Reproduce the entries that follow exactly, dropping each image.

Input data section start

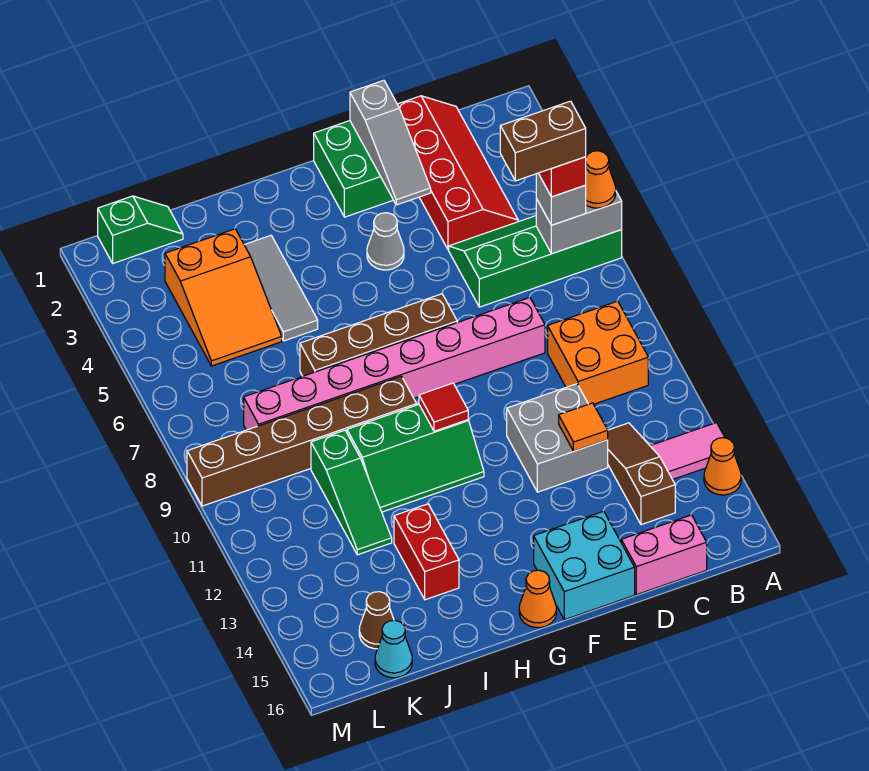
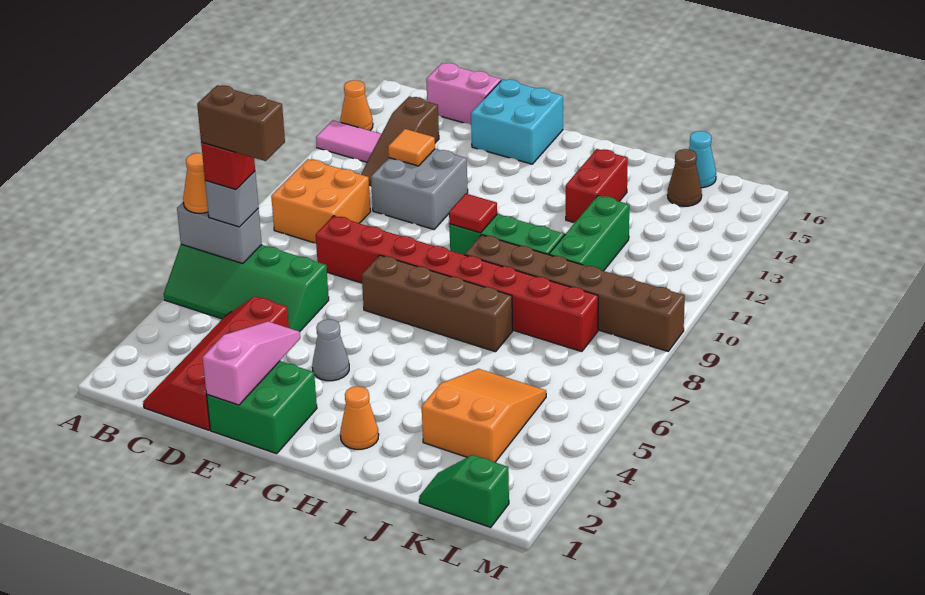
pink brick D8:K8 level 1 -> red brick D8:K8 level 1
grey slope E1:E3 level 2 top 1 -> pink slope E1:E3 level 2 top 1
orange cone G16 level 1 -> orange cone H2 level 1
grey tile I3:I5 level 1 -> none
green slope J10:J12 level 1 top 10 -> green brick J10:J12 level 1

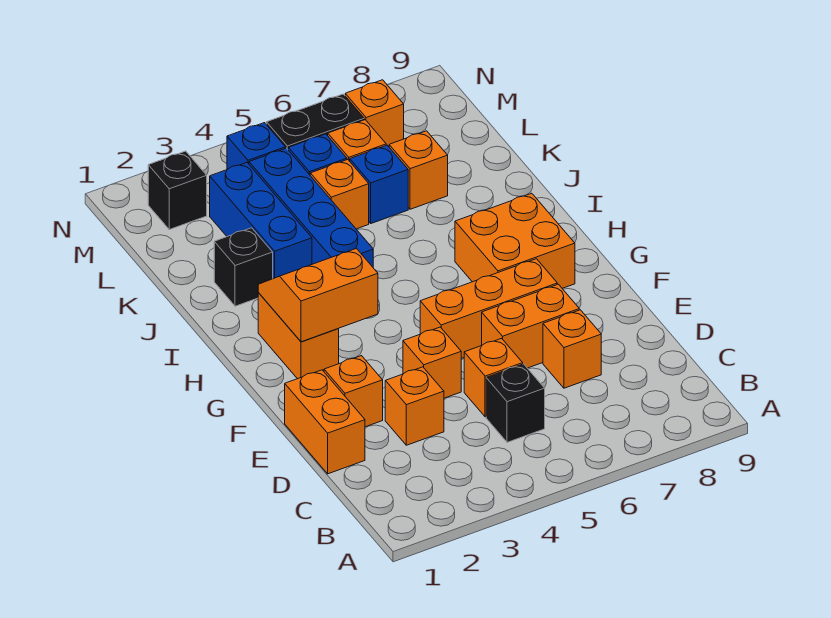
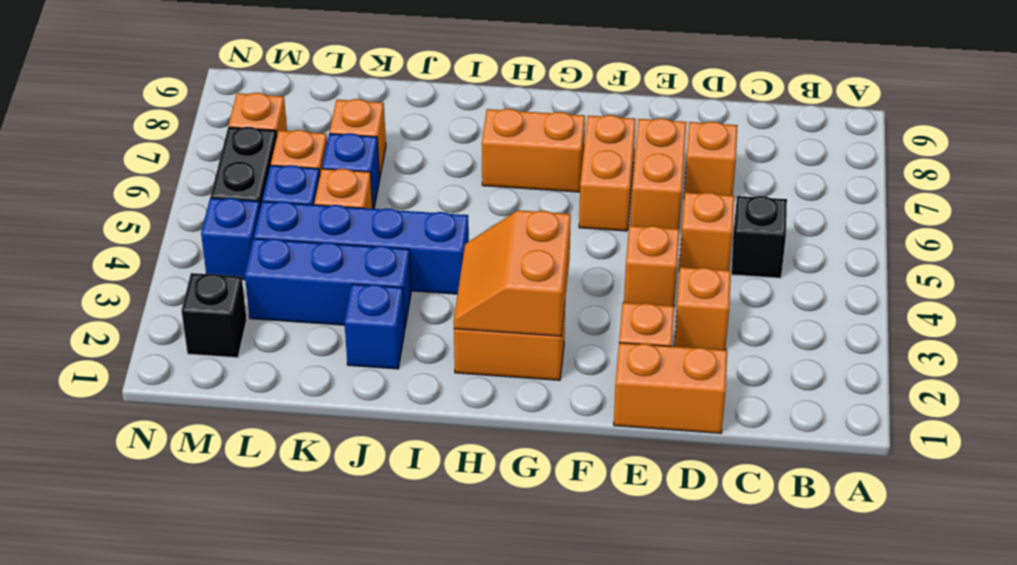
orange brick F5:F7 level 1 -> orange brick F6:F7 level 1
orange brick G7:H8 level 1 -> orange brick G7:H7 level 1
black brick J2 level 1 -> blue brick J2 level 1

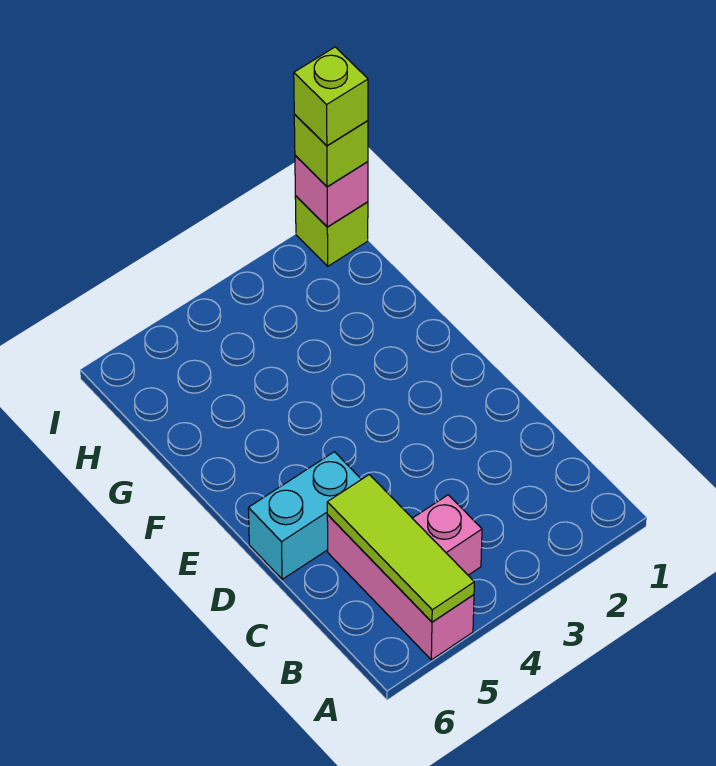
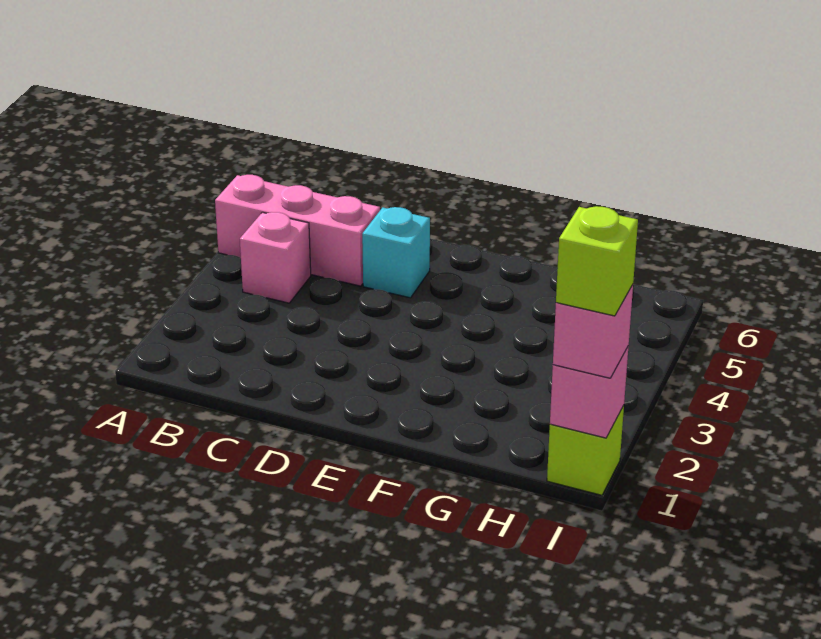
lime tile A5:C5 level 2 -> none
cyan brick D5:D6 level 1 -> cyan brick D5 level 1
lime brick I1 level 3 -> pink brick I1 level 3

Input data section end

* Answer section
pink brick D8:K8 level 1 -> red brick D8:K8 level 1
grey slope E1:E3 level 2 top 1 -> pink slope E1:E3 level 2 top 1
orange cone G16 level 1 -> orange cone H2 level 1
grey tile I3:I5 level 1 -> none
green slope J10:J12 level 1 top 10 -> green brick J10:J12 level 1

orange brick F5:F7 level 1 -> orange brick F6:F7 level 1
orange brick G7:H8 level 1 -> orange brick G7:H7 level 1
black brick J2 level 1 -> blue brick J2 level 1

lime tile A5:C5 level 2 -> none
cyan brick D5:D6 level 1 -> cyan brick D5 level 1
lime brick I1 level 3 -> pink brick I1 level 3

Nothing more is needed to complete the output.